***** Provided data

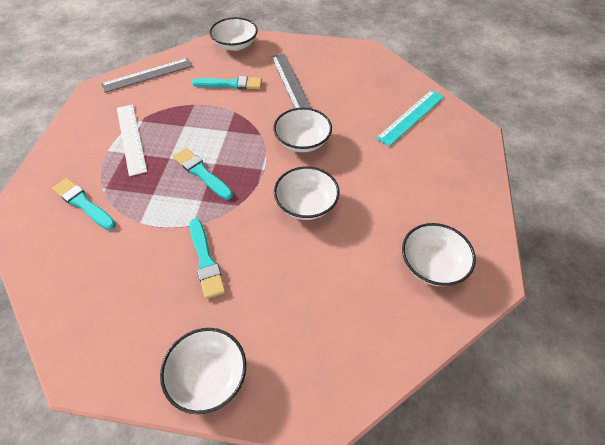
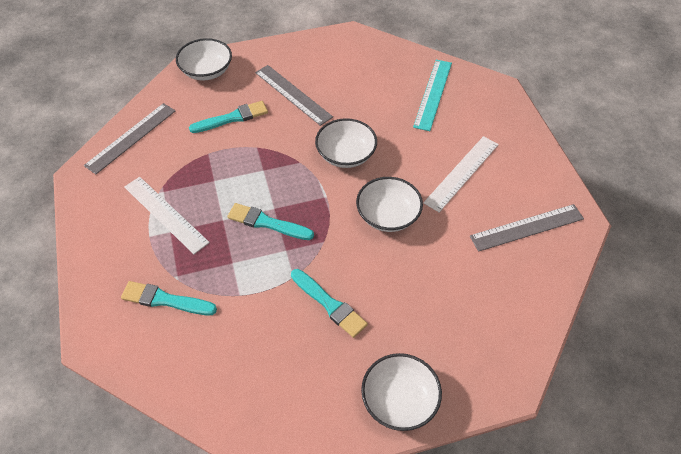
camera: 25 degrees left, 0 degrees up
(397, 192) = (462, 173): none -> white ruler
(432, 264) = (527, 227): white bowl -> grey ruler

**********

Reproduce the data verbatim and omit each image.

camera: 25 degrees left, 0 degrees up
(397, 192) = (462, 173): none -> white ruler
(432, 264) = (527, 227): white bowl -> grey ruler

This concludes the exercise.